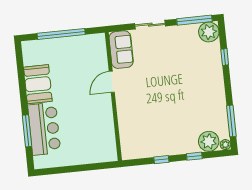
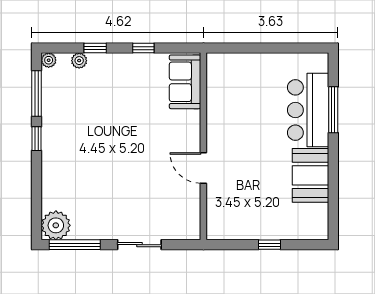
window: (61, 34) -> (269, 245), width x0.32
sofa: (121, 50) -> (185, 82), moved
window: (225, 57) -> (37, 139), moved
door: (112, 82) -> (203, 168), swing flipped
plant: (209, 141) -> (79, 61), width x0.53, depth x0.53

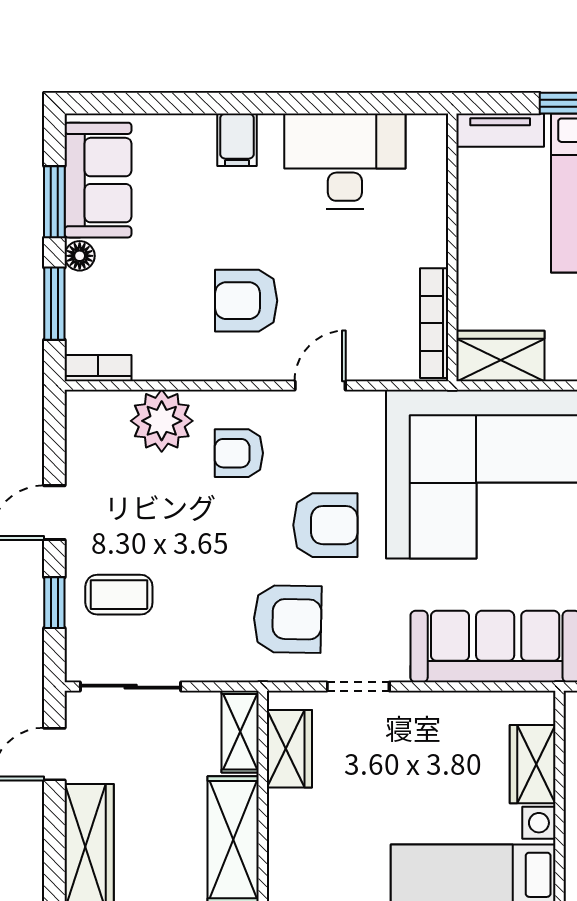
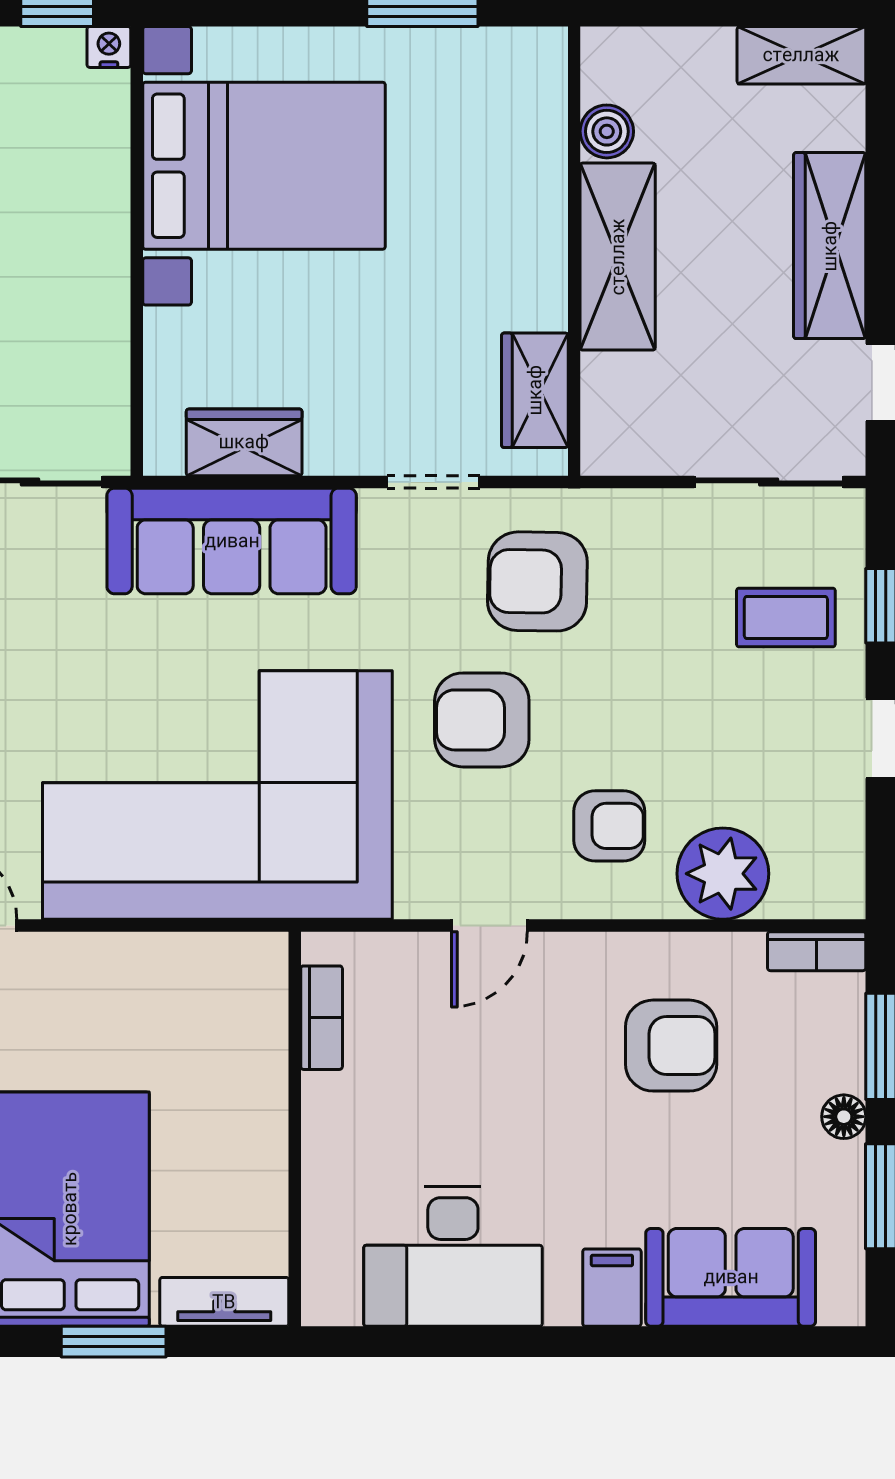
sofa: (98, 180) -> (731, 1277), moved, turned 90
armchair: (246, 301) -> (671, 1046), moved
bookcase: (434, 323) -> (322, 1018), width x0.64
wardrobe: (501, 356) -> (223, 969), removed
shelving: (240, 732) -> (607, 415), removed
wardrobe: (533, 764) -> (244, 442), moved, turned -90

◆ INSTRUCTIONS TO FOLLOW ◆
Filter the material above down to the lines that hold the word "removed".

◆ TASK SOLUTION ◆
wardrobe: (501, 356) -> (223, 969), removed
shelving: (240, 732) -> (607, 415), removed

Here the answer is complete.